_ABOUT THIS EXERCISE_
Go to the line in the entries below that holds "C105: 68nF (CT, OSC) -> 68nF (CT, GND)" and repeat exactly from there through the line that holds "R101: 39k (+3V3, DIS) -> 100k (+3V3, DIS)", inclusive.

_DATA TO PROCESS_
■ ■ ■ ■ ■

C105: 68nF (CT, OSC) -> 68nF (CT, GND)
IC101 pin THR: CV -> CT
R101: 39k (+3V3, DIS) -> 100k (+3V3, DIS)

■ ■ ■ ■ ■

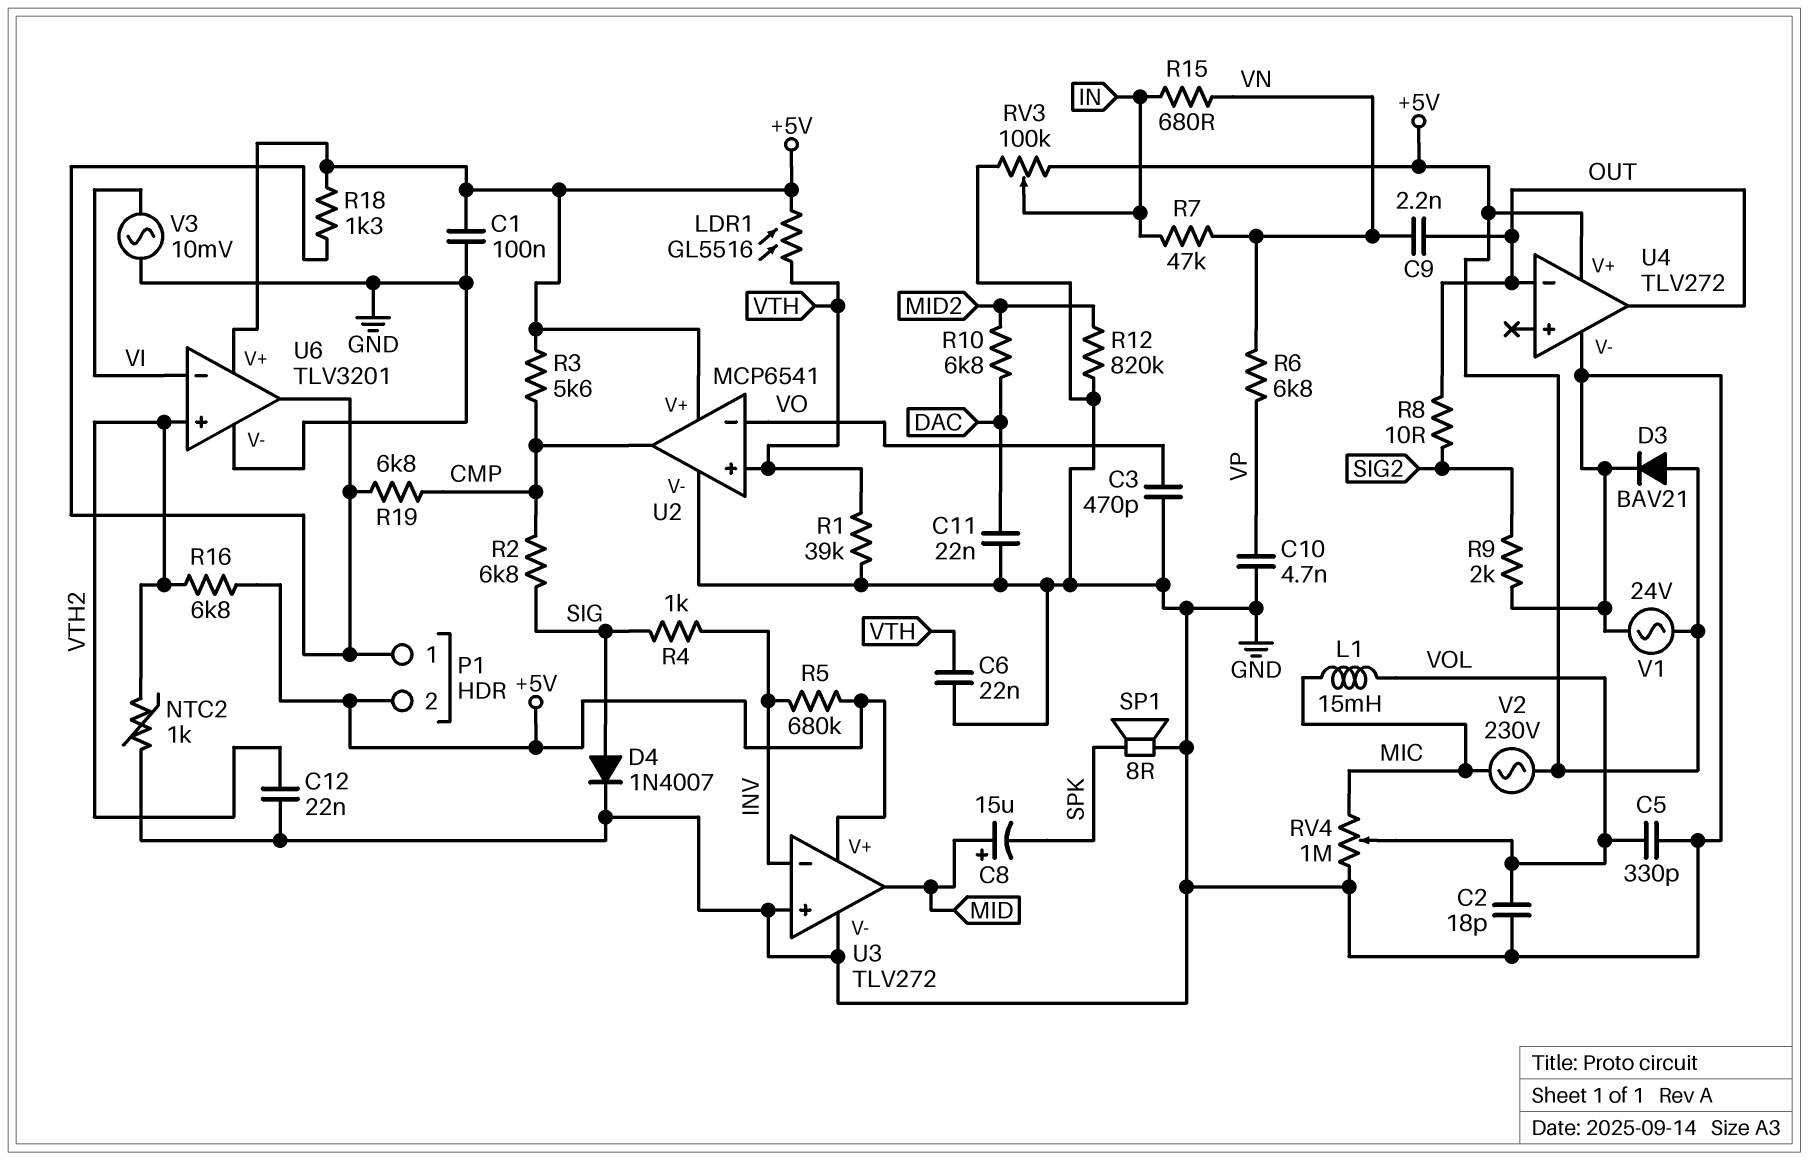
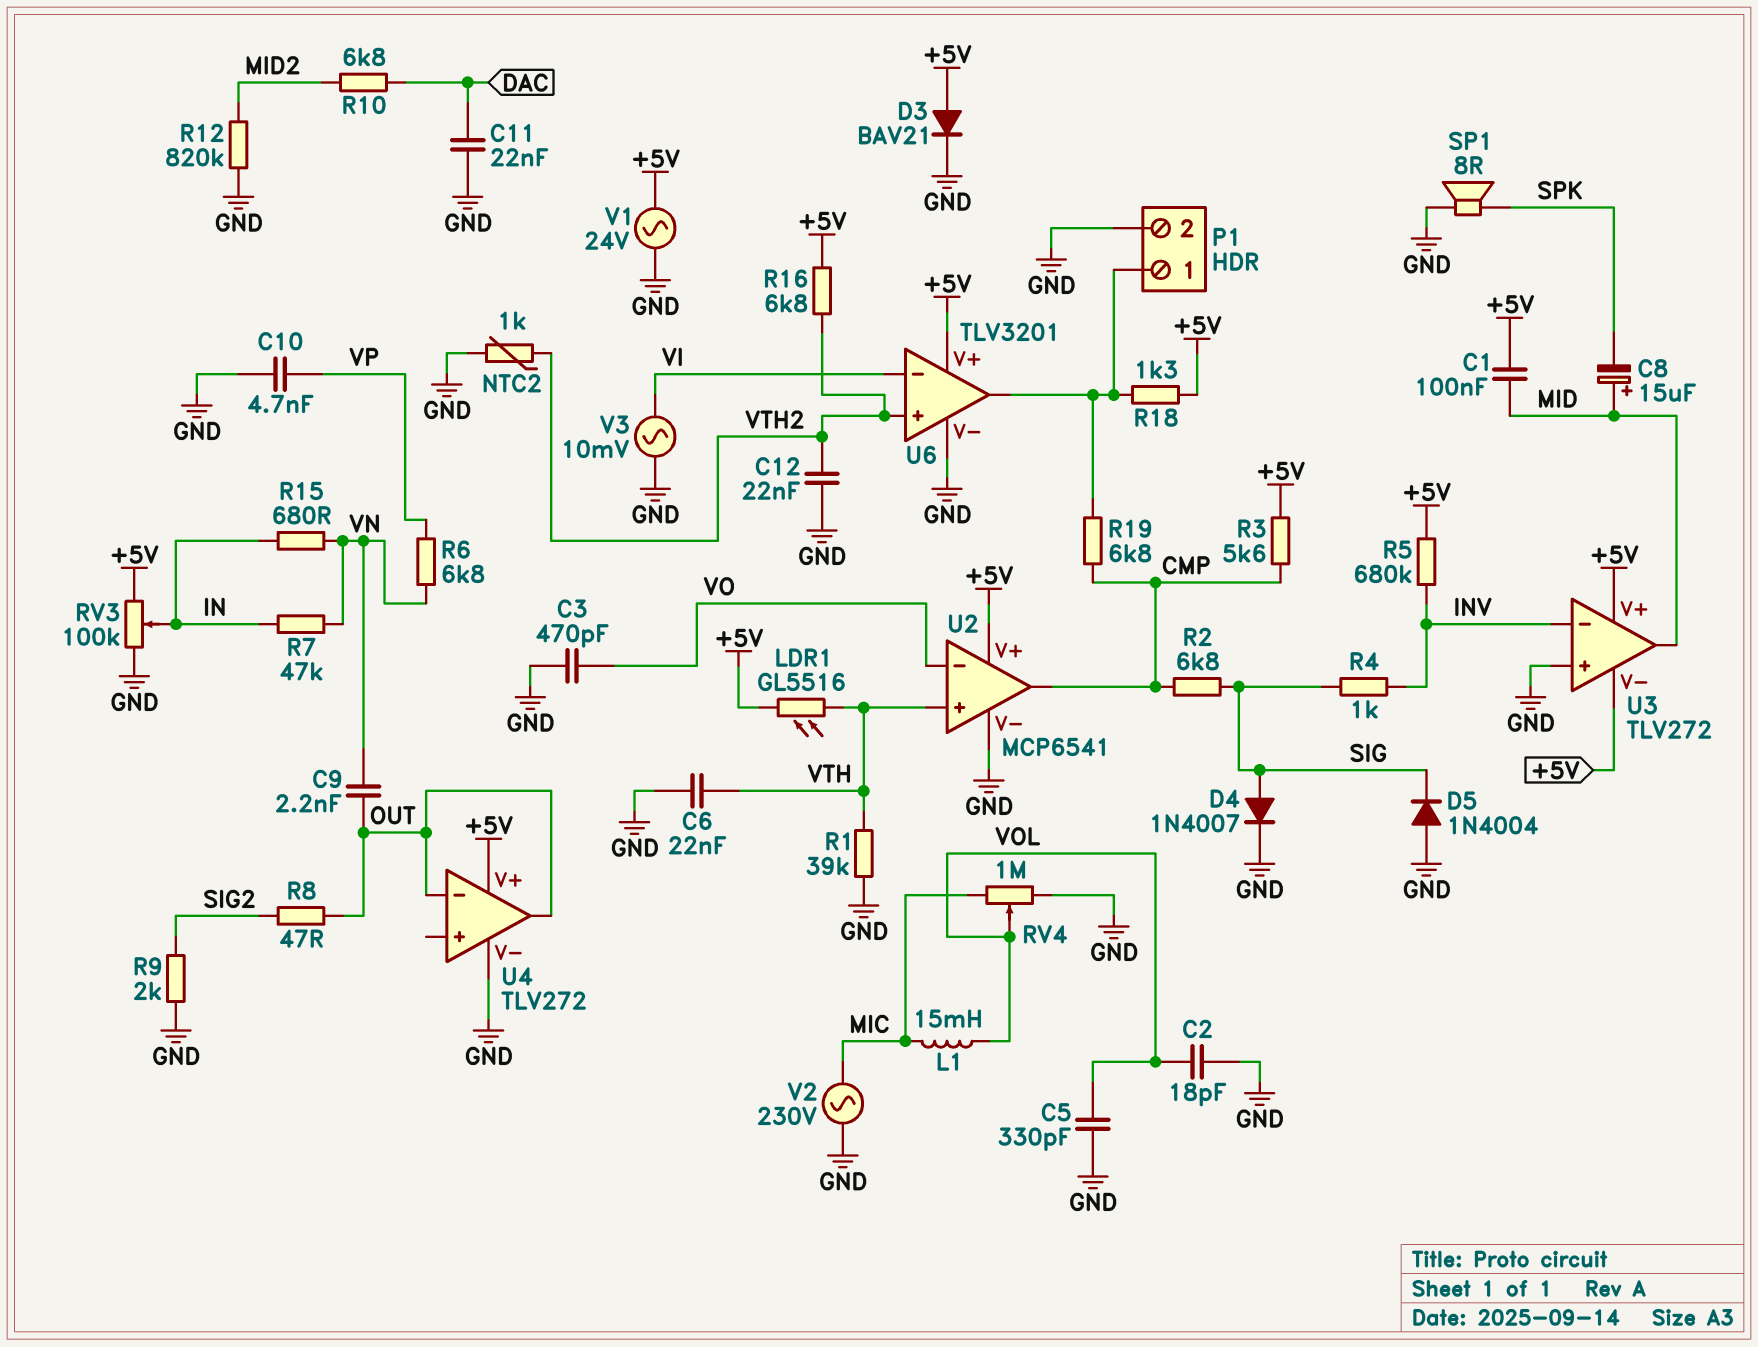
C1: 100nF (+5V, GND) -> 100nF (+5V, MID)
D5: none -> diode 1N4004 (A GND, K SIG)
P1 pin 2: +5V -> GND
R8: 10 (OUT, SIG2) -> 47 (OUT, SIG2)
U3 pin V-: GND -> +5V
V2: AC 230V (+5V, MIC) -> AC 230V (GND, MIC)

■ ■ ■ ■ ■

_TASK ANSWER_
C105: 68nF (CT, OSC) -> 68nF (CT, GND)
IC101 pin THR: CV -> CT
R101: 39k (+3V3, DIS) -> 100k (+3V3, DIS)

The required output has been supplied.